* **ACTIVITY**
Each line in the entries below that holds the word "pyramid" belongs in the answer.

*** Opening STORED DATA ***

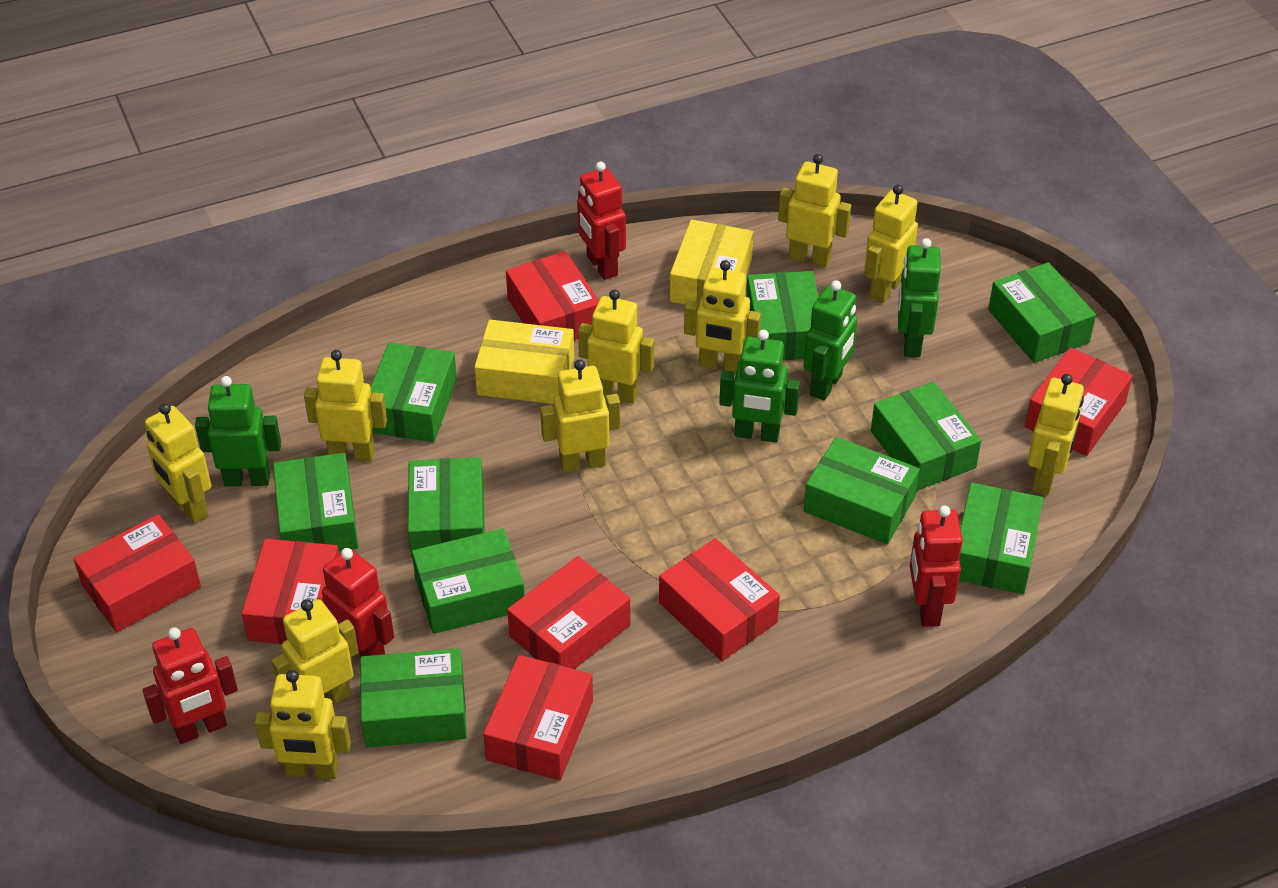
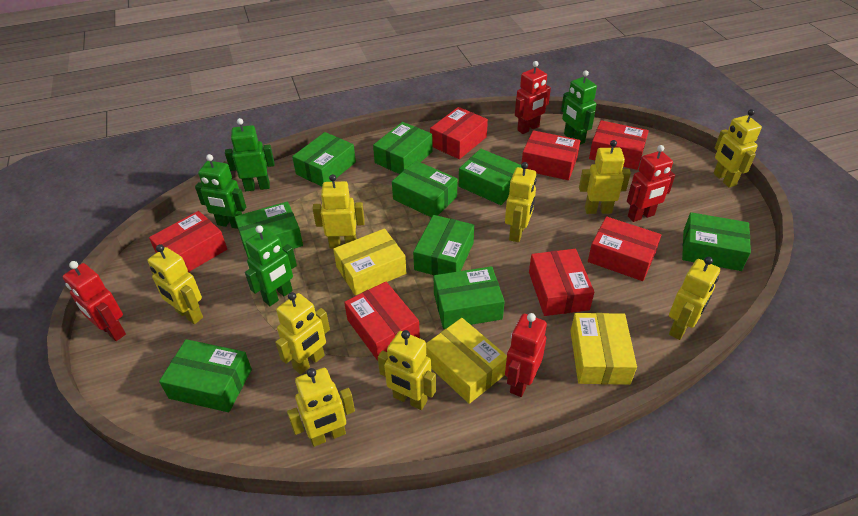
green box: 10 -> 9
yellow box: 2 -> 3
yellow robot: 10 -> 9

*** Closing STORED DATA ***
*** Opening STORED DATA ***

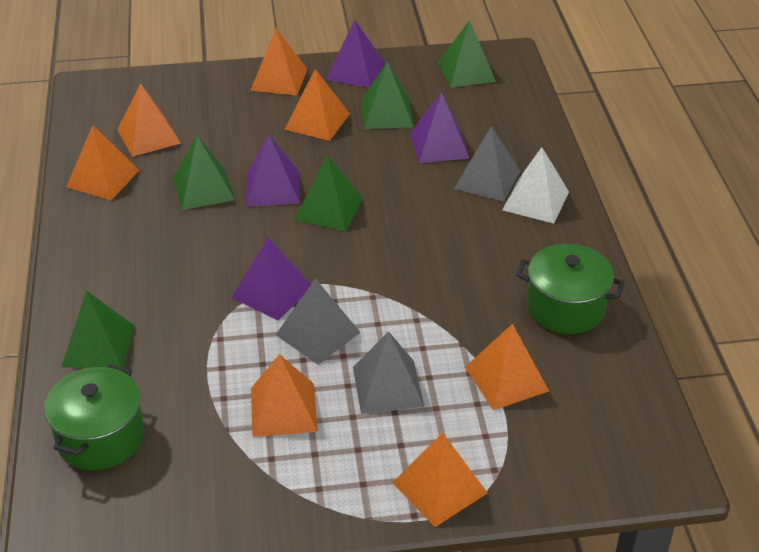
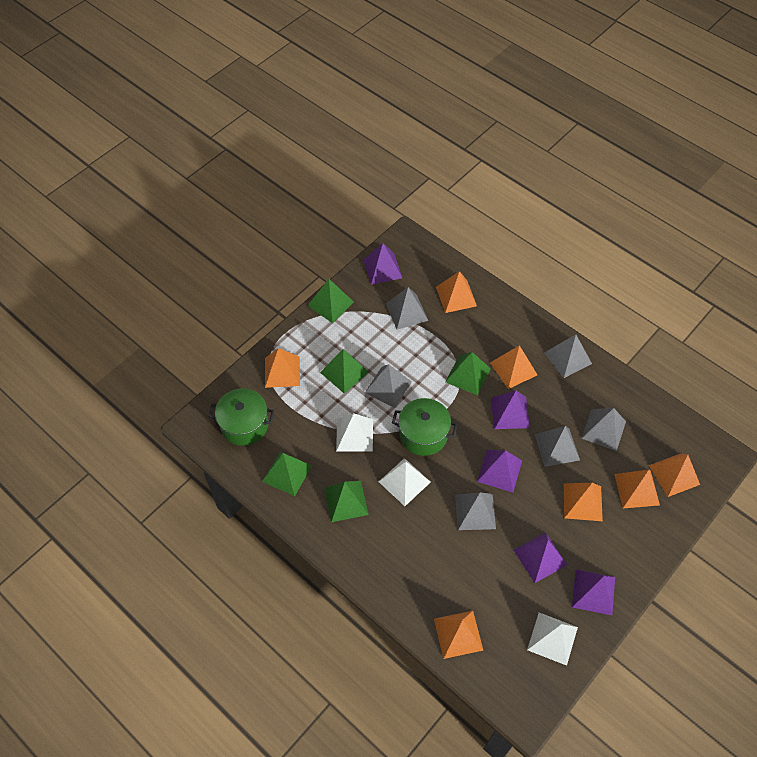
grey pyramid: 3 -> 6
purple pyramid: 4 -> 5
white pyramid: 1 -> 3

*** Closing STORED DATA ***

* **RESPONSE TO THE TASK**
grey pyramid: 3 -> 6
purple pyramid: 4 -> 5
white pyramid: 1 -> 3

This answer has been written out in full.